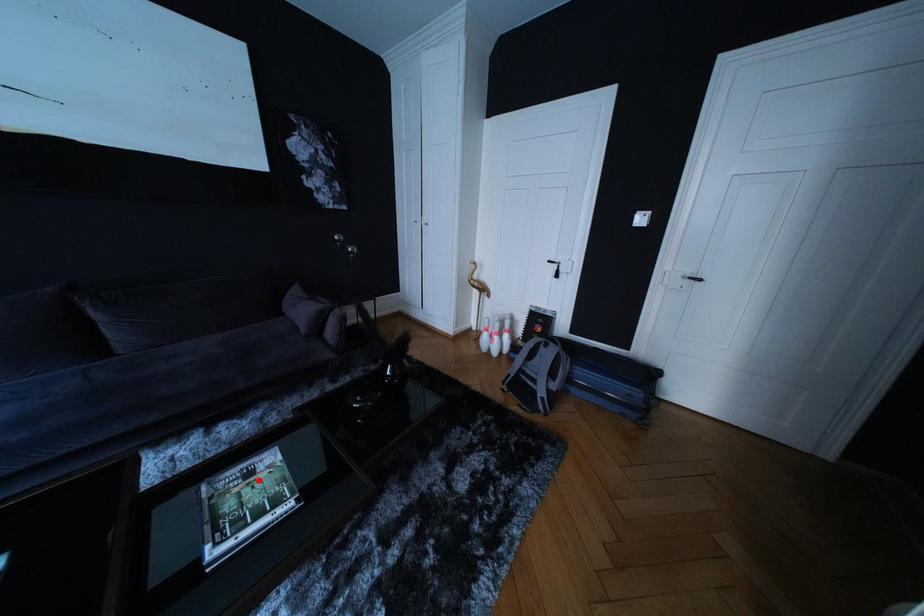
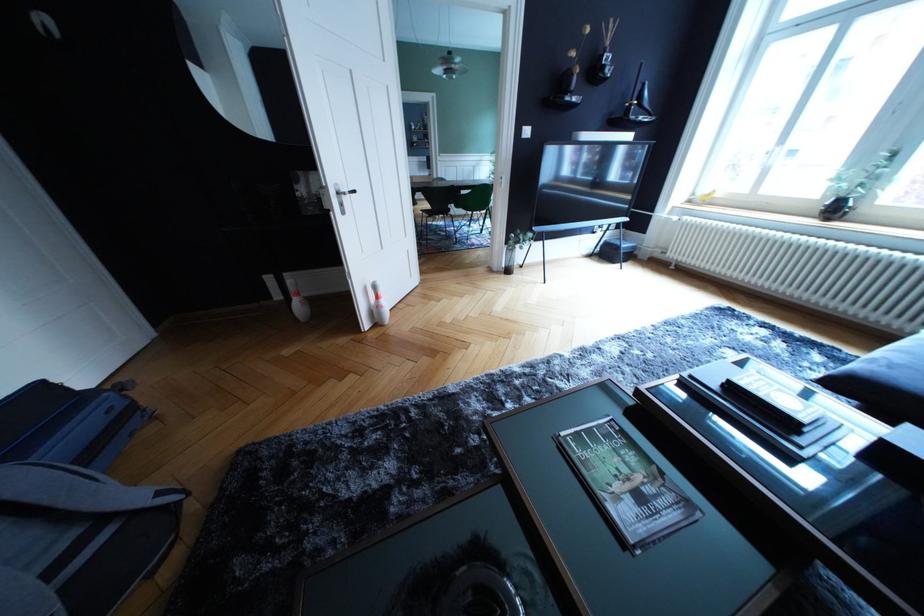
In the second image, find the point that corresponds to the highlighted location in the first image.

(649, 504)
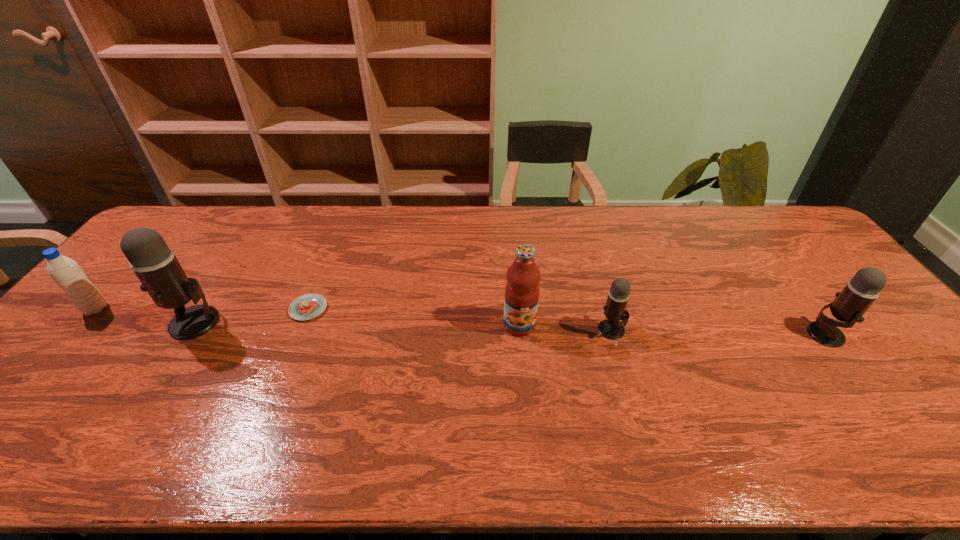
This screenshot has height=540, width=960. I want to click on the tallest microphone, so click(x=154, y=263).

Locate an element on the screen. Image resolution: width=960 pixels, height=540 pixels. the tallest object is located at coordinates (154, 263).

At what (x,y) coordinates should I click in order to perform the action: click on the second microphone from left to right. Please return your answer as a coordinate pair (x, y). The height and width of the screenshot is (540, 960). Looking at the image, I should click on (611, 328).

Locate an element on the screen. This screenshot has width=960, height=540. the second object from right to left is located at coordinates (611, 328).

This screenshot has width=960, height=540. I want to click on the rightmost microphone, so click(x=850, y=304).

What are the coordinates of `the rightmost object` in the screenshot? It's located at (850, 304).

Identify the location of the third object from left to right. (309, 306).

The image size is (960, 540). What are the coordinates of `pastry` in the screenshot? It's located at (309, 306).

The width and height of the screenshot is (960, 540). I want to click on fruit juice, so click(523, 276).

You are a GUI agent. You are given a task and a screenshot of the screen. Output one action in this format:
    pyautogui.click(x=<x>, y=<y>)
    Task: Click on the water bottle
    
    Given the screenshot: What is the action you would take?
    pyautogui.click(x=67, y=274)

# # # # #

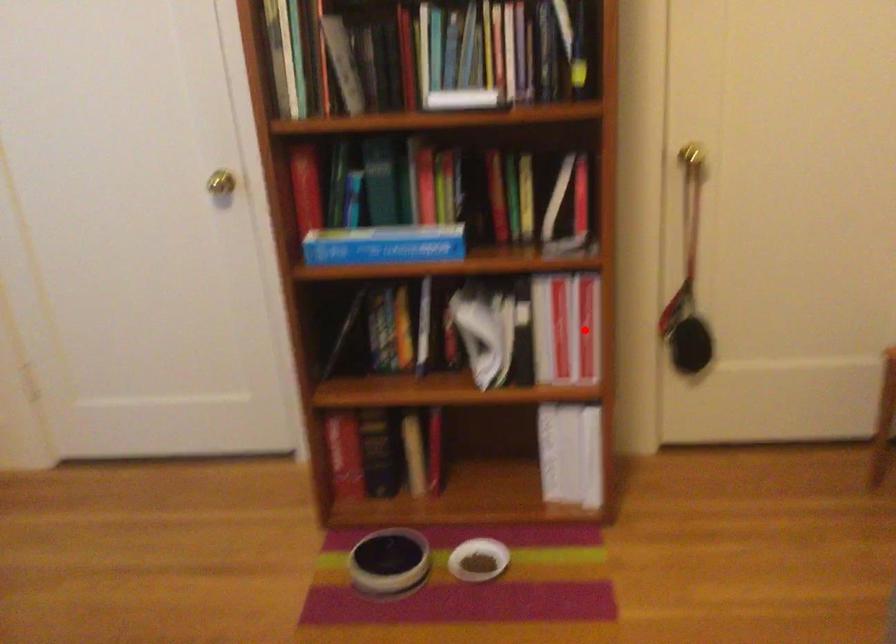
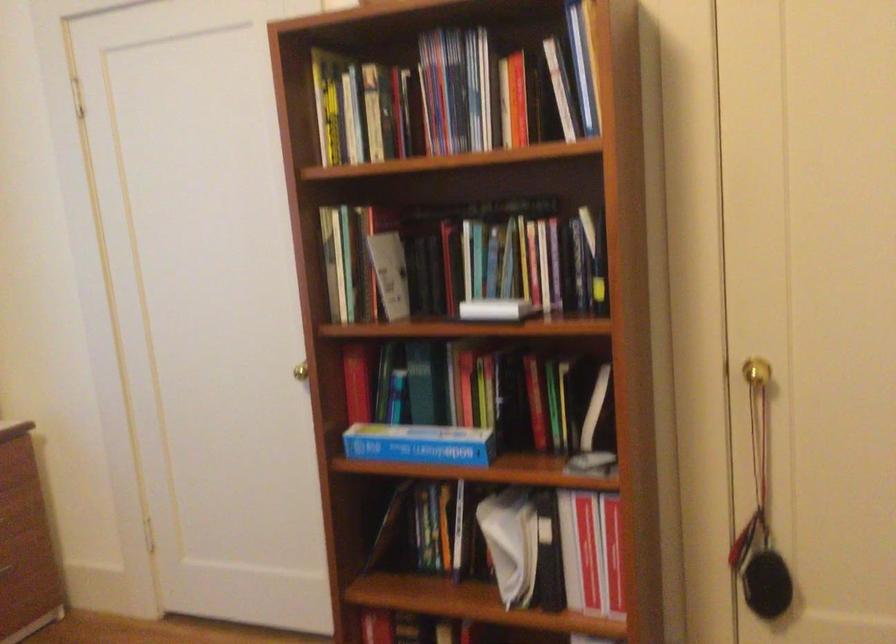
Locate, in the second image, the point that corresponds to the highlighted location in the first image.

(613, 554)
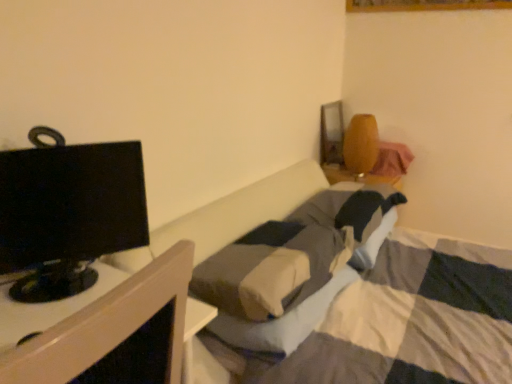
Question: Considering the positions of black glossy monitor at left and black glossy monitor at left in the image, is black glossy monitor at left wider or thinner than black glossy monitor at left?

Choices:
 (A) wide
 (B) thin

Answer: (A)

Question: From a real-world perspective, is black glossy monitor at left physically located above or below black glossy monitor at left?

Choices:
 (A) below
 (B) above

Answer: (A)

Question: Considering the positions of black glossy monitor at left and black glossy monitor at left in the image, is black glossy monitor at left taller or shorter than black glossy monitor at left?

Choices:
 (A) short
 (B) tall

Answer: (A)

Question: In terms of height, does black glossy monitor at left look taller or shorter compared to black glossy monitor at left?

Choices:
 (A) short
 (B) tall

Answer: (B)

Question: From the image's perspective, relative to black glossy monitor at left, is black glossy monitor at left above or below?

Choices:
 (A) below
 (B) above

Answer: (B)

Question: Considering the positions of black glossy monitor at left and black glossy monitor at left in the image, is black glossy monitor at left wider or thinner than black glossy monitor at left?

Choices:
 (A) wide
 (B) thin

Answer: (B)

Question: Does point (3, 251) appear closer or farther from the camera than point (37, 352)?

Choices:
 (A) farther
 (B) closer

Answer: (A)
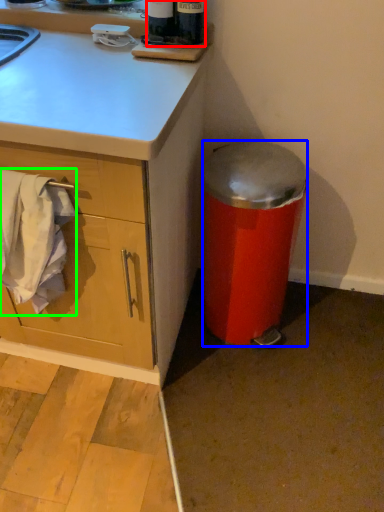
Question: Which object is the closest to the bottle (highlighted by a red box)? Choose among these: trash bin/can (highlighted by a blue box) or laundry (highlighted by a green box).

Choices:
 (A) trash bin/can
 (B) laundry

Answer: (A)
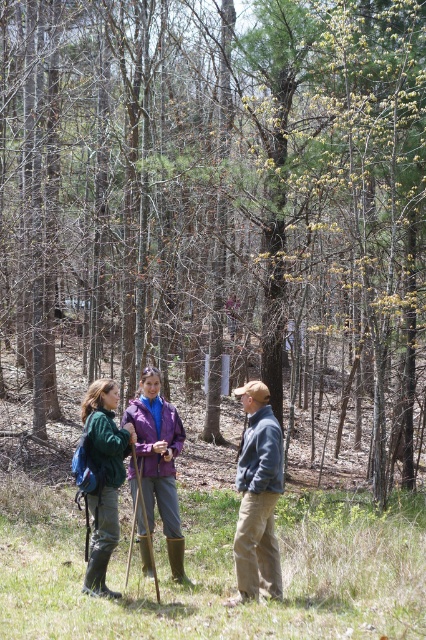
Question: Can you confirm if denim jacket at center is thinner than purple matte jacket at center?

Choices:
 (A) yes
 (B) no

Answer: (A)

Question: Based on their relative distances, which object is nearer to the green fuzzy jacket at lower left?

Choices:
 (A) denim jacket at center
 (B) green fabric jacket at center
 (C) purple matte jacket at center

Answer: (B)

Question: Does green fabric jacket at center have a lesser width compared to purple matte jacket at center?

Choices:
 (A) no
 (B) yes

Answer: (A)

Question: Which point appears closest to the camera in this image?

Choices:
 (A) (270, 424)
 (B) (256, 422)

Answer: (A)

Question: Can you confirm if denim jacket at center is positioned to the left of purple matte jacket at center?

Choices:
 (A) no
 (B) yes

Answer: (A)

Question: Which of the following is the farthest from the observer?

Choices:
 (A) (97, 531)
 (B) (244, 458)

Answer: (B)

# # # # #

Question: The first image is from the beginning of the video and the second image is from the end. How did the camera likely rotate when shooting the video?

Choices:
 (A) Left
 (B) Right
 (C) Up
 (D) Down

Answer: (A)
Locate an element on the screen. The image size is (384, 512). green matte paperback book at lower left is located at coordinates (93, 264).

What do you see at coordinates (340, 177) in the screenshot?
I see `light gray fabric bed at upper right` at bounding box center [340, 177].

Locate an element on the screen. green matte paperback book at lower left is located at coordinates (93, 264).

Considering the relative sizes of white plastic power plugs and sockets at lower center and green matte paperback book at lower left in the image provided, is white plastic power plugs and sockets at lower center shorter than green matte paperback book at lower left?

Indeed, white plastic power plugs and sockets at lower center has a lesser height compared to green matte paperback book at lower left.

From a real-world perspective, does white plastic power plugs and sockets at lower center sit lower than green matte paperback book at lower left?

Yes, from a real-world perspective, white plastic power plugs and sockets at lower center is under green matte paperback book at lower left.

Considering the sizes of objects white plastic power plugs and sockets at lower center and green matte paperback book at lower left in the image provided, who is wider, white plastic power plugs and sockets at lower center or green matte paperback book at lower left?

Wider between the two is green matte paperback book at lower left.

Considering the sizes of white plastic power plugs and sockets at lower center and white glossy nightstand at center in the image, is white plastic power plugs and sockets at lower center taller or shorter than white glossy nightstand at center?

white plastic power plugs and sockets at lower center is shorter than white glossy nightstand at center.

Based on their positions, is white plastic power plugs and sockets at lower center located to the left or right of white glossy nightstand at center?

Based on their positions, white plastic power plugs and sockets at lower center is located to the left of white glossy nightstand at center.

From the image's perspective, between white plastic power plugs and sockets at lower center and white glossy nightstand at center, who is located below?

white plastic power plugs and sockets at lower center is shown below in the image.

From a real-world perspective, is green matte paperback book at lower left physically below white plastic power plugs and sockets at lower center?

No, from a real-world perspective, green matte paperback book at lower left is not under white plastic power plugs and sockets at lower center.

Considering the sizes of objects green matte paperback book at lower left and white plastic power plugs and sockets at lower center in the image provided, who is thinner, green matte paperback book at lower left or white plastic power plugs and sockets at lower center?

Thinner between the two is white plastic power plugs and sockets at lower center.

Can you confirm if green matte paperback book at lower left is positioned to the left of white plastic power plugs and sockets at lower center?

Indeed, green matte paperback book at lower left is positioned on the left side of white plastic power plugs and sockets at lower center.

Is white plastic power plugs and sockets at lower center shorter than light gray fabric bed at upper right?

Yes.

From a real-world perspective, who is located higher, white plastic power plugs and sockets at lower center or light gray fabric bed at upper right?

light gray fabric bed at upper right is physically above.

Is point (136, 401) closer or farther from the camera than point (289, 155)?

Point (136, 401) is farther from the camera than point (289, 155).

# # # # #

** Given problem **
Rewrite the part of the rows that opens with the line containing "In the second image, find" and closes with the line containing "Locate an element on the screen. Image", putting "highest" in place of "tallest" and changing nothing else. Give only those lines, and leave the pictures out.

** Finished exercise **
In the second image, find the point that corresponds to the highlighted location in the first image.

(649, 504)
This screenshot has height=540, width=960. I want to click on the highest microphone, so click(x=154, y=263).

Locate an element on the screen. Image resolution: width=960 pixels, height=540 pixels. the highest object is located at coordinates (154, 263).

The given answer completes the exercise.